_How to complete this task:_
Find the line with "YELLOW TAPE |" in the entries below, then reproduce it and every line after it down to and including the line with "YELLOW LEMON |", exactly.

_Before-and-after object lists:_
━━━━━━━━━━━━━━━━━━━━━━━━━━━━━━

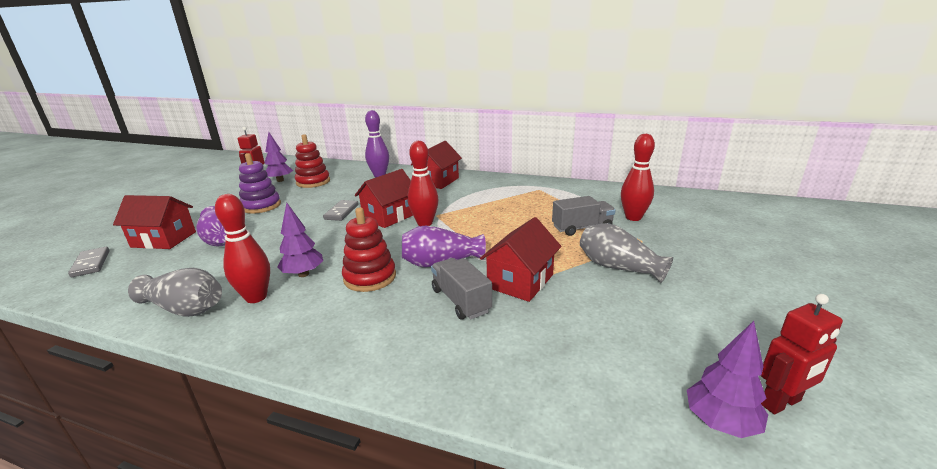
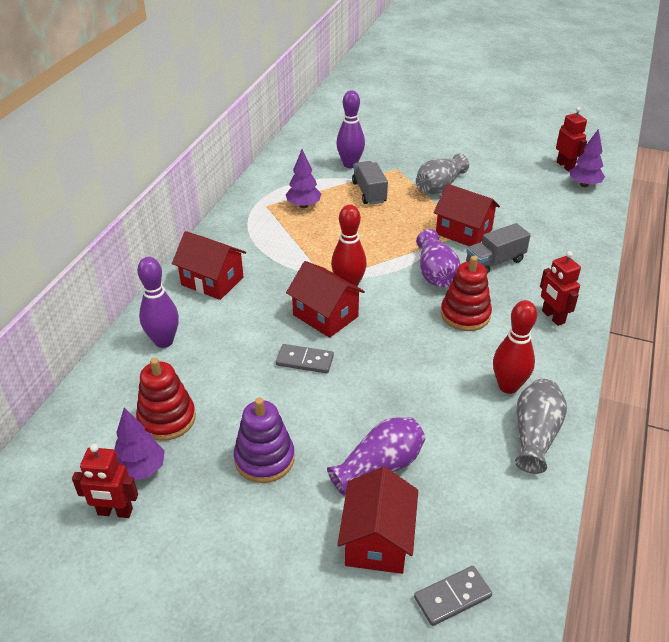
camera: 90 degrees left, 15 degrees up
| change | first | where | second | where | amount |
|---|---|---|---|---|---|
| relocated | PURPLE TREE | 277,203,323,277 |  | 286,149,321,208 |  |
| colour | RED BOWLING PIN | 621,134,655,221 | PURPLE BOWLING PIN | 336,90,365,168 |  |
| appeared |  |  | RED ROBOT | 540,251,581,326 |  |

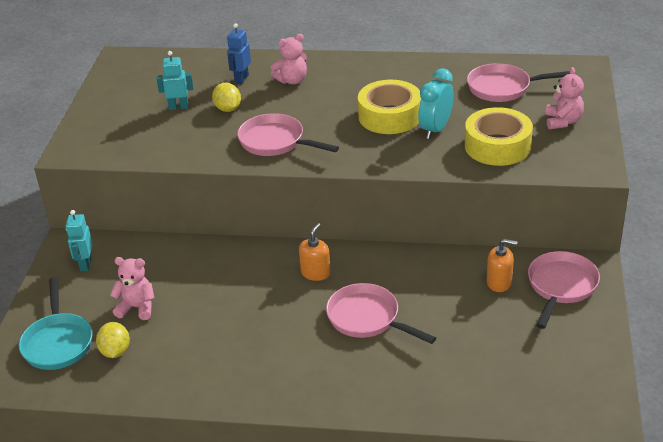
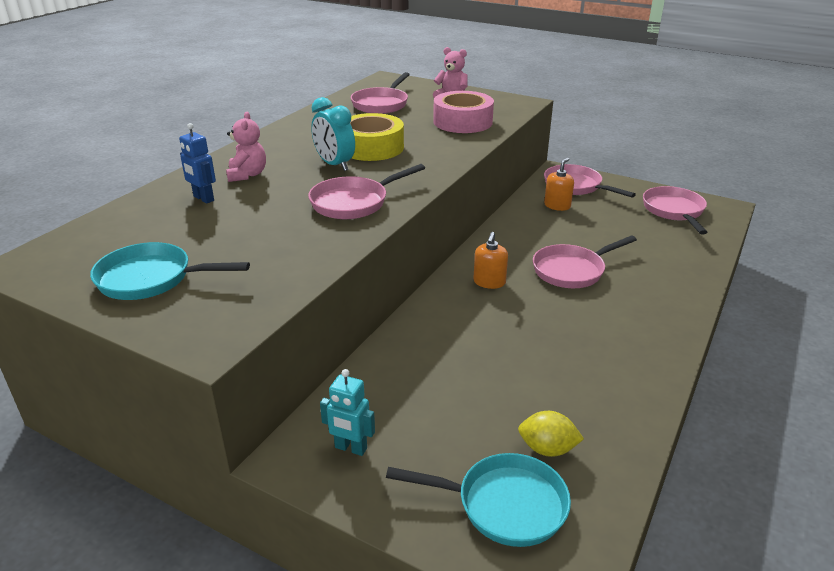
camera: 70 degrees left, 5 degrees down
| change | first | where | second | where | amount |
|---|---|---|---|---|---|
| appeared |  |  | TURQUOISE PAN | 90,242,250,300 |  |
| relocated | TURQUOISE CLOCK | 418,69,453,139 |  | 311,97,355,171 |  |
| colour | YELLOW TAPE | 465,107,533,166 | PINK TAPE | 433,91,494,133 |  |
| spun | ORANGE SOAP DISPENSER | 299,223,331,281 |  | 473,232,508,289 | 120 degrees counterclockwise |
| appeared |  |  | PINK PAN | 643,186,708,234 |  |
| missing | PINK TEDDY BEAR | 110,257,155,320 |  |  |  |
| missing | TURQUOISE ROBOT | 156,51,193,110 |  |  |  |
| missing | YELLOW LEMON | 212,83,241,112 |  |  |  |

━━━━━━━━━━━━━━━━━━━━━━━━━━━━━━

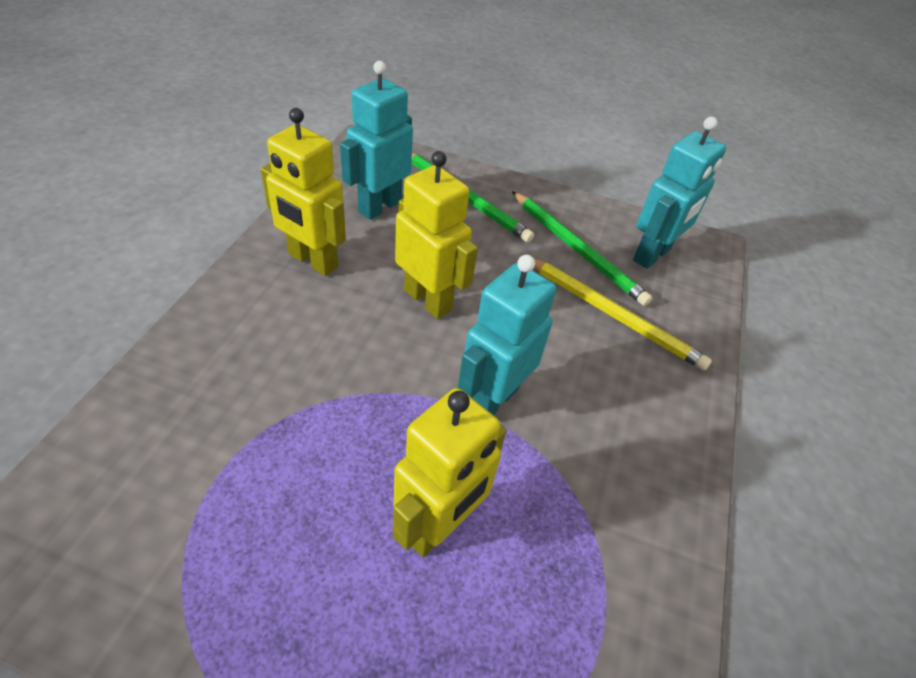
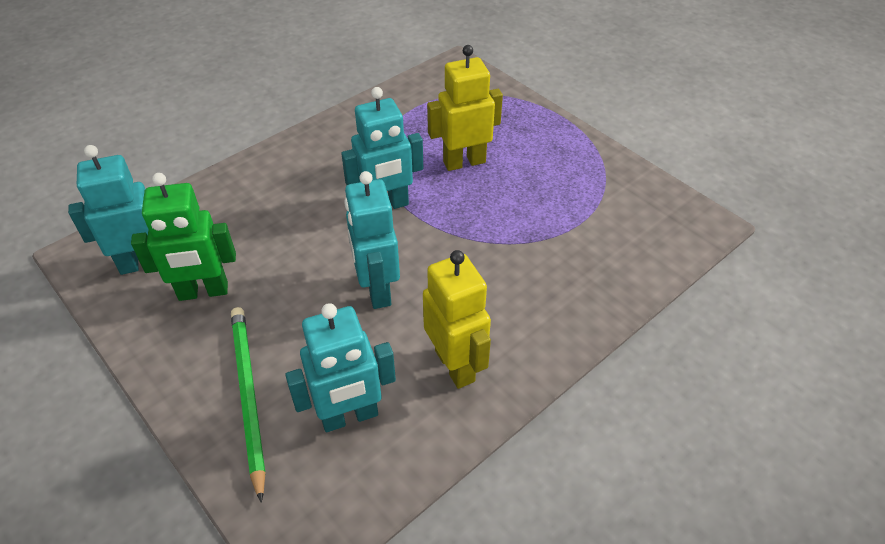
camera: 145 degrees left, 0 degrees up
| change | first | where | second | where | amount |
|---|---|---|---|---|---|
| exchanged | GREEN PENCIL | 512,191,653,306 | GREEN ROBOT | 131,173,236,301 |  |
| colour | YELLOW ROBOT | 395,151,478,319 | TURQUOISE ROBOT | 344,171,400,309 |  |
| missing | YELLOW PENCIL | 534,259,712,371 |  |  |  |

━━━━━━━━━━━━━━━━━━━━━━━━━━━━━━

_Response:_
| colour | YELLOW TAPE | 465,107,533,166 | PINK TAPE | 433,91,494,133 |  |
| spun | ORANGE SOAP DISPENSER | 299,223,331,281 |  | 473,232,508,289 | 120 degrees counterclockwise |
| appeared |  |  | PINK PAN | 643,186,708,234 |  |
| missing | PINK TEDDY BEAR | 110,257,155,320 |  |  |  |
| missing | TURQUOISE ROBOT | 156,51,193,110 |  |  |  |
| missing | YELLOW LEMON | 212,83,241,112 |  |  |  |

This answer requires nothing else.